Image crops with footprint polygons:
───

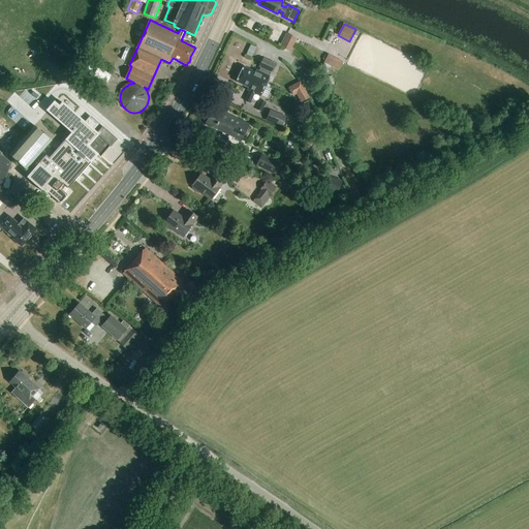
[(286,33),(280,45),(290,52),(298,38),(286,33)]
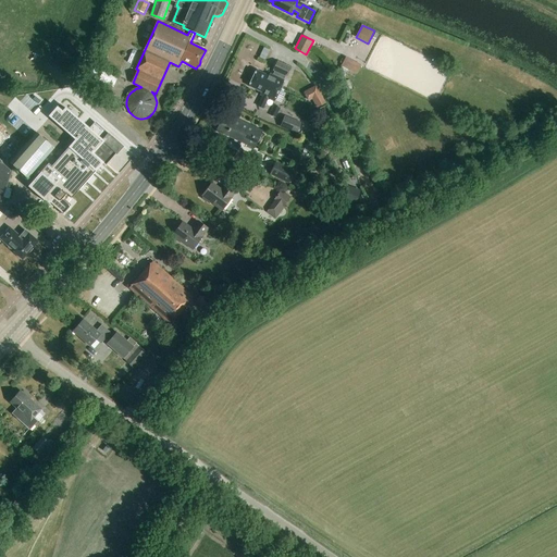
[(344,88),(347,86),(342,76),(344,77),(348,70),(357,73),(361,64),(351,60),(346,58),(337,77),(344,88)]
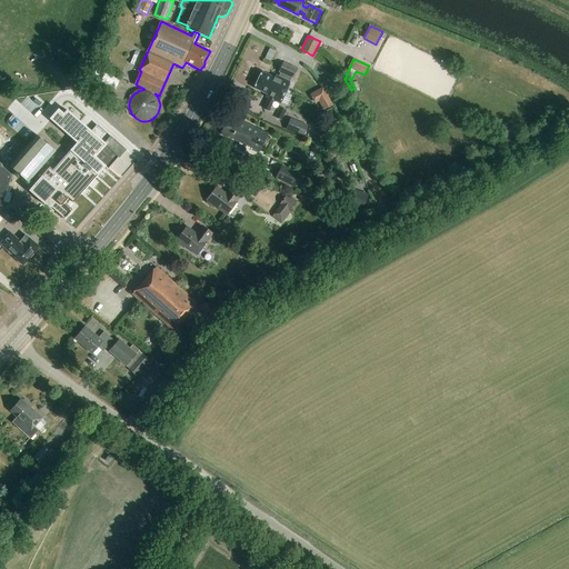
[(281,73),(279,77),(276,76),(275,78),(262,72),(258,82),(268,87),(269,88),(271,85),(273,85),(286,91),(290,82),(289,82),(291,78),(292,79),(297,70),(283,63),(279,72),(281,73)]
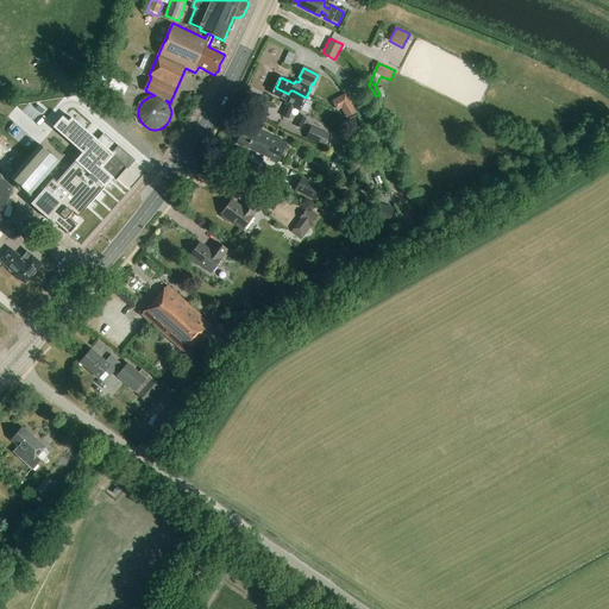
[(105,73),(101,85),(126,93),(130,81),(105,73)]
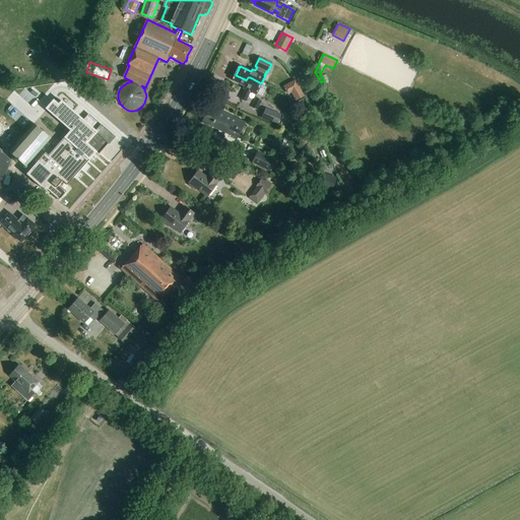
[(236,75),(233,80),(244,85),(243,88),(245,89),(241,99),(246,101),(250,91),(256,95),(261,83),(250,77),(248,77),(246,80),(236,75)]
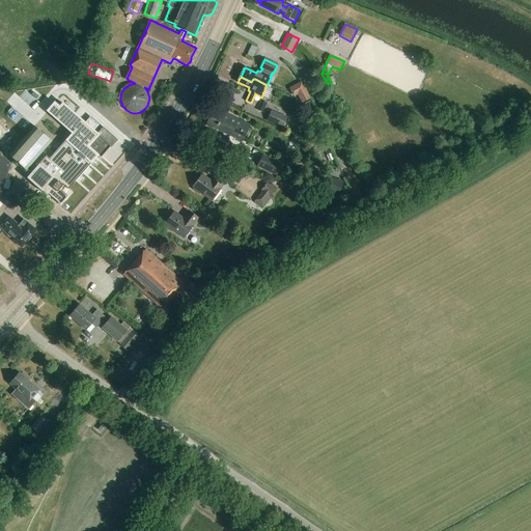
[(307,90),(298,96),(302,102),(310,96),(307,90)]
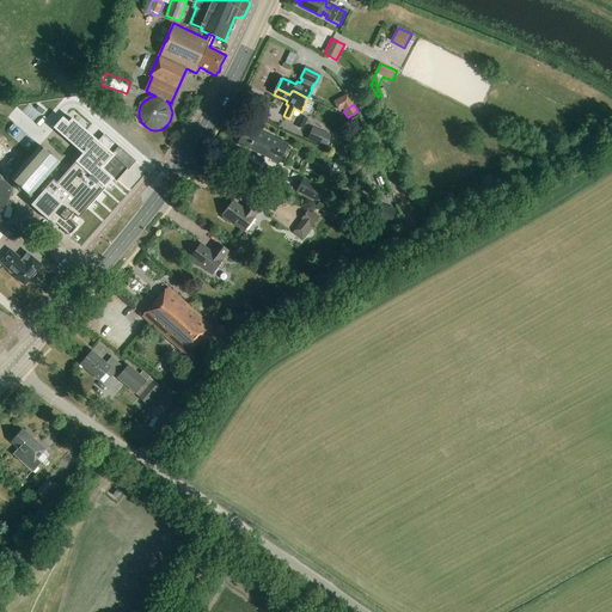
[(301,129),(307,118),(303,116),(297,127),(301,129)]
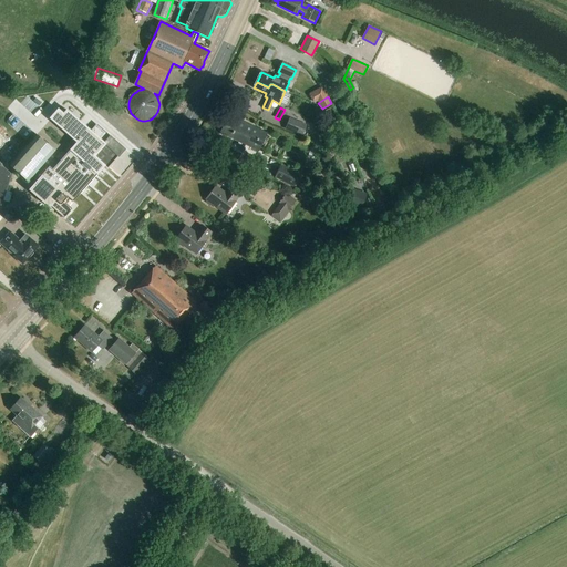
[(31,178),(28,182),(33,186),(30,189),(51,208),(52,206),(65,217),(73,208),(68,203),(72,198),(74,202),(95,177),(96,177),(106,166),(109,168),(126,150),(99,125),(92,132),(68,111),(64,115),(59,110),(50,119),(78,143),(60,163),(57,160),(37,183),(31,178)]
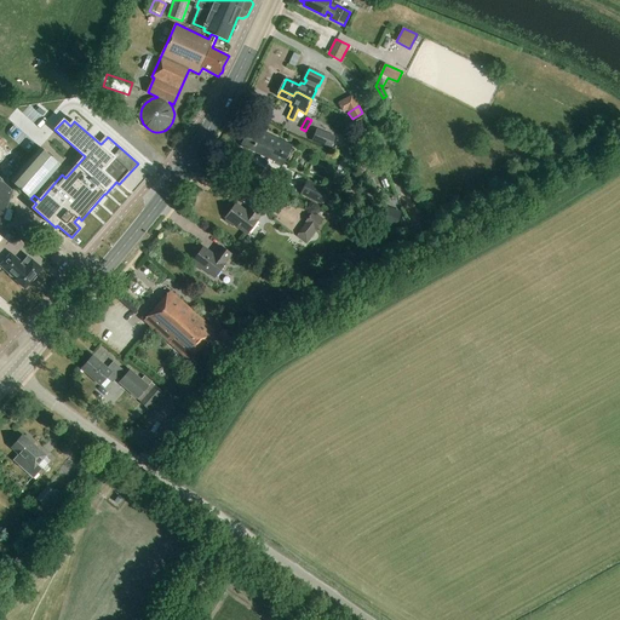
[(282,165),(292,147),(251,126),(241,145),(282,165)]
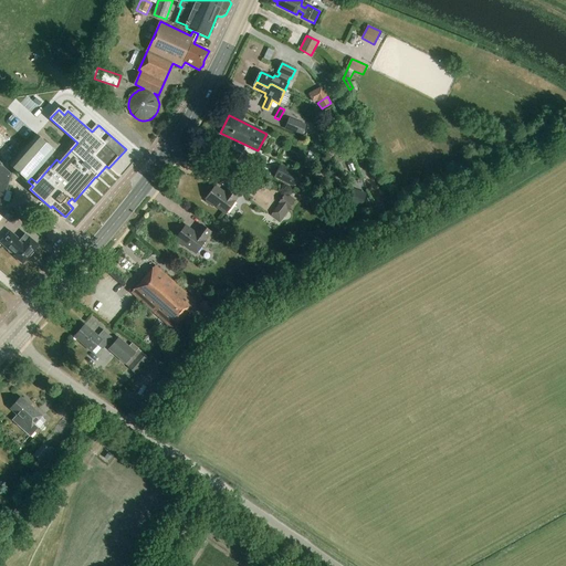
[(306,124),(290,117),(284,129),(302,136),(306,124)]
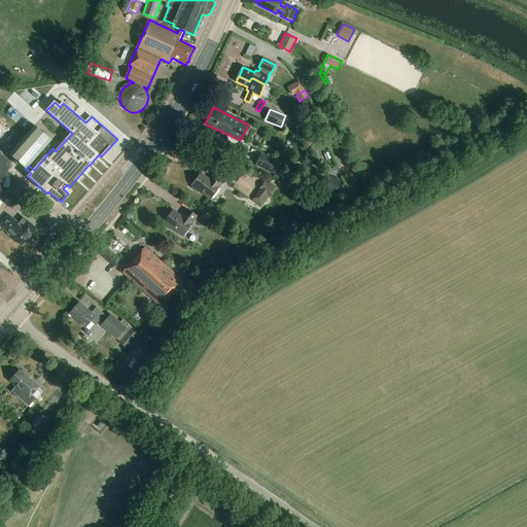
[(19,126),(26,119),(19,110),(11,115),(19,126)]
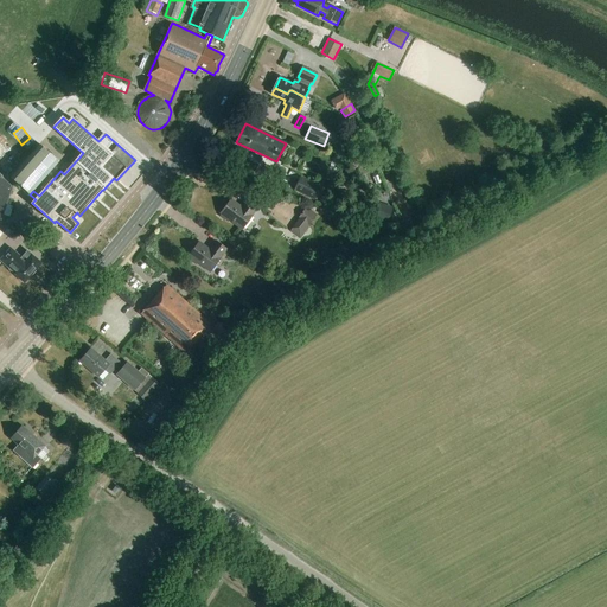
[(40,145),(11,179),(25,190),(30,195),(33,191),(46,177),(56,165),(59,161),(40,145)]
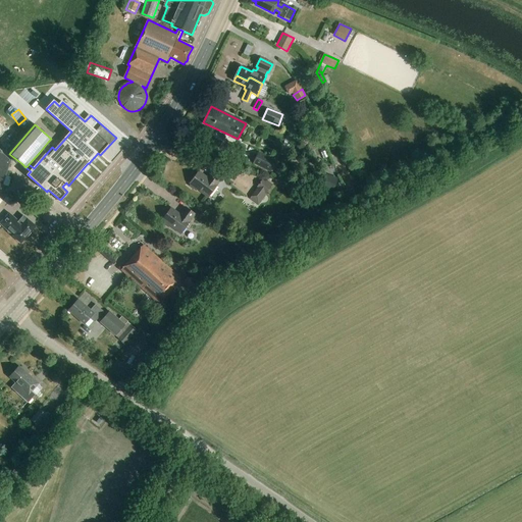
[(0,152),(0,190),(0,191),(1,191),(3,185),(8,187),(11,177),(6,175),(11,161),(3,155),(0,152)]
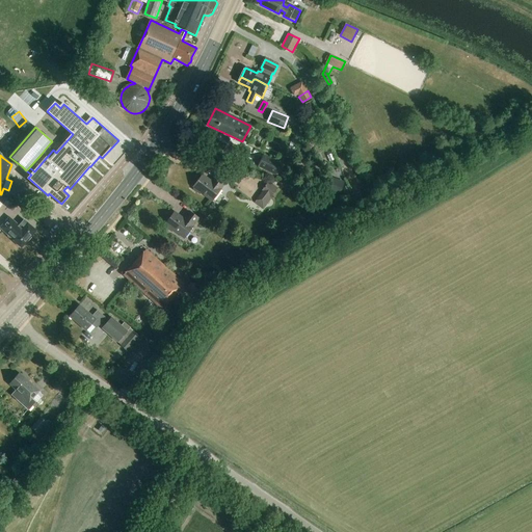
[(282,163),(264,155),(258,166),(276,175),(282,163)]
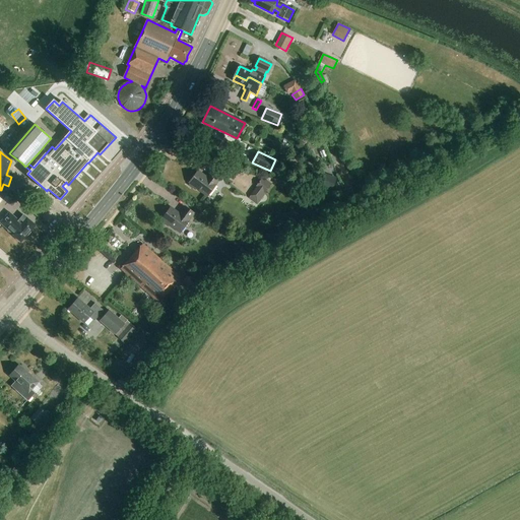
[(331,190),(336,176),(317,169),(312,183),(331,190)]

───

#### [What to work on]
Set the lines above down again, word for word, from the first through the one containing "[(307,90),(298,96),(302,102),(310,96),(307,90)]"; pictures excluded.

#### [Result]
[(286,33),(280,45),(290,52),(298,38),(286,33)]
[(344,88),(347,86),(342,76),(344,77),(348,70),(357,73),(361,64),(351,60),(346,58),(337,77),(344,88)]
[(281,73),(279,77),(276,76),(275,78),(262,72),(258,82),(268,87),(269,88),(271,85),(273,85),(286,91),(290,82),(289,82),(291,78),(292,79),(297,70),(283,63),(279,72),(281,73)]
[(105,73),(101,85),(126,93),(130,81),(105,73)]
[(236,75),(233,80),(244,85),(243,88),(245,89),(241,99),(246,101),(250,91),(256,95),(261,83),(250,77),(248,77),(246,80),(236,75)]
[(307,90),(298,96),(302,102),(310,96),(307,90)]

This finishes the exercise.